◆ STATED TASK
Report every line of the records that contains the string "acciaccatura", matching case exactly.
================
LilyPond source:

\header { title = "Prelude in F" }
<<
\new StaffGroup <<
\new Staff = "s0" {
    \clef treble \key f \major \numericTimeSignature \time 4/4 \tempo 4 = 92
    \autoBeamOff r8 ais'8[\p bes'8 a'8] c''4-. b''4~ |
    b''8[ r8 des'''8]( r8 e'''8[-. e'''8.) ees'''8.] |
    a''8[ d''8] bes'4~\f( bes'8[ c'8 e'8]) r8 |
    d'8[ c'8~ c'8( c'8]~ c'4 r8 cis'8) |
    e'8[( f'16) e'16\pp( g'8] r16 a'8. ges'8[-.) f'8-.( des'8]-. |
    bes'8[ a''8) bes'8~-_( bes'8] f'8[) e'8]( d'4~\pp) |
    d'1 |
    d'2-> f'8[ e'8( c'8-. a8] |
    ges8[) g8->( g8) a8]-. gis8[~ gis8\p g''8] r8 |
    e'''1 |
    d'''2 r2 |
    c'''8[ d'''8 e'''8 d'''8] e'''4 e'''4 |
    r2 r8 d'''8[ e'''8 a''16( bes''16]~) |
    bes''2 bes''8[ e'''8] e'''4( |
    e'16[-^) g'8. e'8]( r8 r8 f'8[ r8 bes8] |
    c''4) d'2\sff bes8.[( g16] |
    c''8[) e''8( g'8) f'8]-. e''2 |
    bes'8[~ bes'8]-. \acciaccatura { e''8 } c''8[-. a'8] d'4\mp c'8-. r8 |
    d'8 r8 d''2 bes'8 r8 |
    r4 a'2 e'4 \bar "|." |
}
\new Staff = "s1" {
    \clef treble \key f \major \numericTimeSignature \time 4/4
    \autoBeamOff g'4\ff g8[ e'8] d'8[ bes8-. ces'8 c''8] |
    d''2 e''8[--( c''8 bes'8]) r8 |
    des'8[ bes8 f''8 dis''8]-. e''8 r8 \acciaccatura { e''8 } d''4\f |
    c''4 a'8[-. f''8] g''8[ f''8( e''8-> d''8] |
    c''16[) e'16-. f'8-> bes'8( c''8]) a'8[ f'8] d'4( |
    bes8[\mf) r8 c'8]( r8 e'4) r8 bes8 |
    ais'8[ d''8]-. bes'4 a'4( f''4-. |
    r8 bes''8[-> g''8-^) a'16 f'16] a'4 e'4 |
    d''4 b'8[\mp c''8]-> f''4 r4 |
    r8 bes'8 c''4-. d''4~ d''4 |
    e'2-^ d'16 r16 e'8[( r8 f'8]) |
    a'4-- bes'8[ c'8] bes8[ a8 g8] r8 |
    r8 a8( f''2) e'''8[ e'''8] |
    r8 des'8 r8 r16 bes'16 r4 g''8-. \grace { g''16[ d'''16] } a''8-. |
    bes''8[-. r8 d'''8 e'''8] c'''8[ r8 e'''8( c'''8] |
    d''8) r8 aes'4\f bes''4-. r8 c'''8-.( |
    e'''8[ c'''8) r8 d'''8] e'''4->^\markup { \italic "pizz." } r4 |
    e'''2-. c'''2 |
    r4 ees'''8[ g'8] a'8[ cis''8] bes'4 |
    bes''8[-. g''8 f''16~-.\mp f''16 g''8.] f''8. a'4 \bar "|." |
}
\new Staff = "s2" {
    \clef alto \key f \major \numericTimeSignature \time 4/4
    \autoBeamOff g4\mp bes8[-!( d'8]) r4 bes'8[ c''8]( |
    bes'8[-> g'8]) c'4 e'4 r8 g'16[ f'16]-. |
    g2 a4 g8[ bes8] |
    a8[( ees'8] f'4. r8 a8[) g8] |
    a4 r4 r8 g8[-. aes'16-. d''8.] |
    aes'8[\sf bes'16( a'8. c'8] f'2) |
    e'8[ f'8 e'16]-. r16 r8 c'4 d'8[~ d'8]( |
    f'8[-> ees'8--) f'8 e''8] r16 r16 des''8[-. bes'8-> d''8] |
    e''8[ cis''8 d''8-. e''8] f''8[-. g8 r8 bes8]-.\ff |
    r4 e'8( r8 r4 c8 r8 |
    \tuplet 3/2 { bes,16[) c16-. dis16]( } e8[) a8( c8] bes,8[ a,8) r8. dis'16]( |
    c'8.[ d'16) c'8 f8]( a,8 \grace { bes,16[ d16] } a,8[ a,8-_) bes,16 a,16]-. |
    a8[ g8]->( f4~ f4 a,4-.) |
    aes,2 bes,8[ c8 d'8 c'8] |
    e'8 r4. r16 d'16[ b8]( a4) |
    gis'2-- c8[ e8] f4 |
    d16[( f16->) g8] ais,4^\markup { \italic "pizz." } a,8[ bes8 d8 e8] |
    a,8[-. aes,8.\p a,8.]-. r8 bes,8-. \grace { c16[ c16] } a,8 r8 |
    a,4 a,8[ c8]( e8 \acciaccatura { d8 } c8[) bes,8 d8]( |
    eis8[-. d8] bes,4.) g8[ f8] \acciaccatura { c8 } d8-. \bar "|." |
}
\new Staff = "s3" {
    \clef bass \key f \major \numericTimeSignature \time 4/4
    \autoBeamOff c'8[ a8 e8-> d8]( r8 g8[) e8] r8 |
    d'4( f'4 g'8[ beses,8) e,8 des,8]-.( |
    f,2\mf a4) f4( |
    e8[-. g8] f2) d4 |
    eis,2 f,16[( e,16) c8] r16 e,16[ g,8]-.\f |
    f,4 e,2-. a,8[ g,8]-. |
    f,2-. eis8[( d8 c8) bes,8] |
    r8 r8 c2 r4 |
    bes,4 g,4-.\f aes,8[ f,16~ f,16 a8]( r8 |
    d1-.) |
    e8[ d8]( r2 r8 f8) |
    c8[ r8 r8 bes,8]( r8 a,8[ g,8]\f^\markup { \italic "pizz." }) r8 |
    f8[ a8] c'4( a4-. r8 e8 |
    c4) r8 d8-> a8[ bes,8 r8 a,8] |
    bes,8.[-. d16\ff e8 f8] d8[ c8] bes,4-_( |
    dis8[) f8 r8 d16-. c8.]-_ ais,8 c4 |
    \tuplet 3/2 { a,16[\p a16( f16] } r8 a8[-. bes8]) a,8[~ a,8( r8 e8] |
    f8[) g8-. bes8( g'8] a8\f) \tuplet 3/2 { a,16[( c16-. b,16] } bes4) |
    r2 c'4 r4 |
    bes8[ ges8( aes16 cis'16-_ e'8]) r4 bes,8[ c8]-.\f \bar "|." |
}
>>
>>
================
◆ WRITTEN RESPONSE
    bes'8[~ bes'8]-. \acciaccatura { e''8 } c''8[-. a'8] d'4\mp c'8-. r8 |
    des'8[ bes8 f''8 dis''8]-. e''8 r8 \acciaccatura { e''8 } d''4\f |
    a,4 a,8[ c8]( e8 \acciaccatura { d8 } c8[) bes,8 d8]( |
    eis8[-. d8] bes,4.) g8[ f8] \acciaccatura { c8 } d8-. \bar "|." |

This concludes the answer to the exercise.